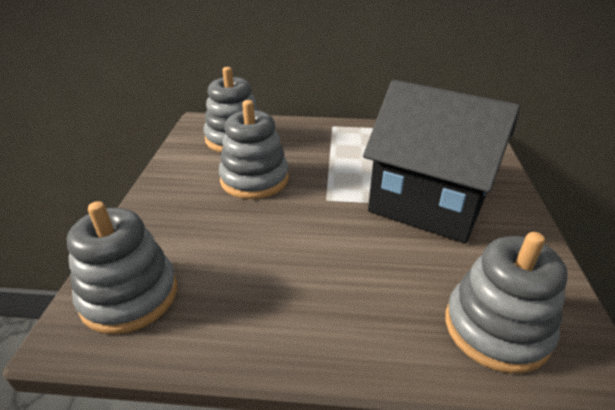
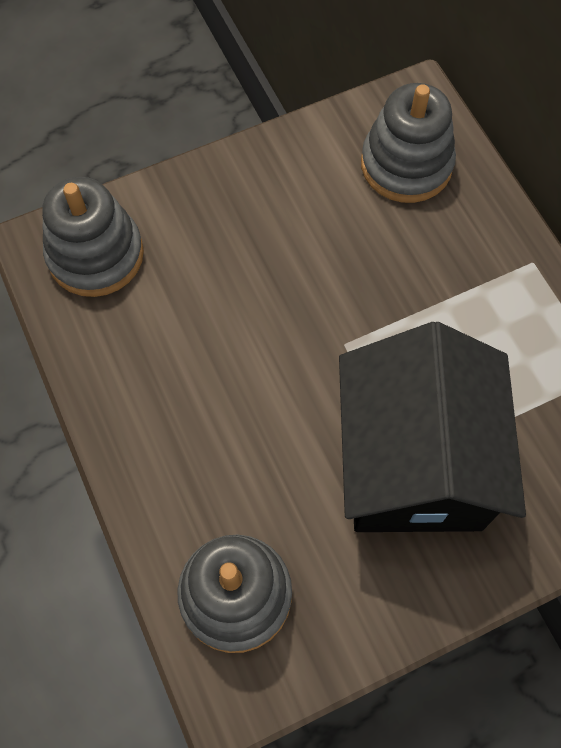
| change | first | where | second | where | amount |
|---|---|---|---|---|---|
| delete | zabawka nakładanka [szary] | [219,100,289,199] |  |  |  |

______________________________

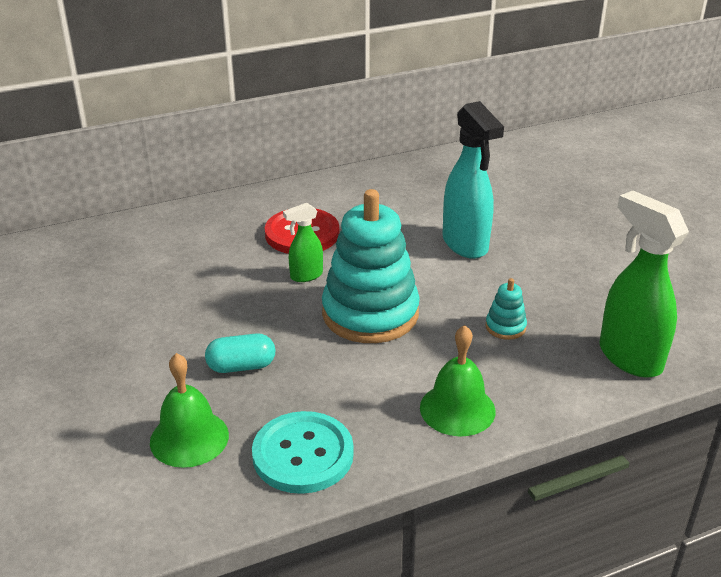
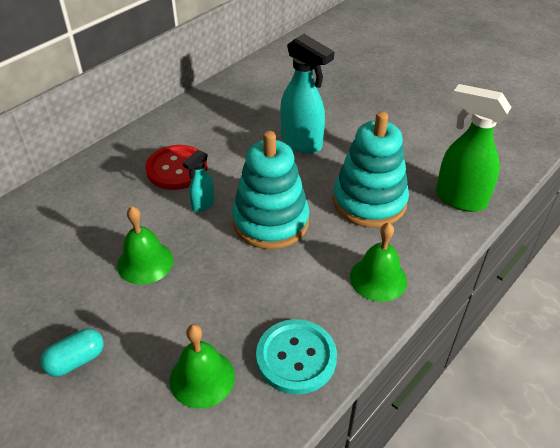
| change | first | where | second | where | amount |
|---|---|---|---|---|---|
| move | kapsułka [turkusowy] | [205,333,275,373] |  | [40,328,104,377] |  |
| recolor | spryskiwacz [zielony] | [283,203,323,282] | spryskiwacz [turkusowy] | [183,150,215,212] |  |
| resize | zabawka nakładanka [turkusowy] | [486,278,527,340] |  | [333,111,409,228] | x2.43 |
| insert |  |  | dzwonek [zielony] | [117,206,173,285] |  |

______________________________

■ Goal of the exercise
Scan the records for the word "zielony", and copy each line where it is found.

■ Answer to the exercise
| recolor | spryskiwacz [zielony] | [283,203,323,282] | spryskiwacz [turkusowy] | [183,150,215,212] |  |
| insert |  |  | dzwonek [zielony] | [117,206,173,285] |  |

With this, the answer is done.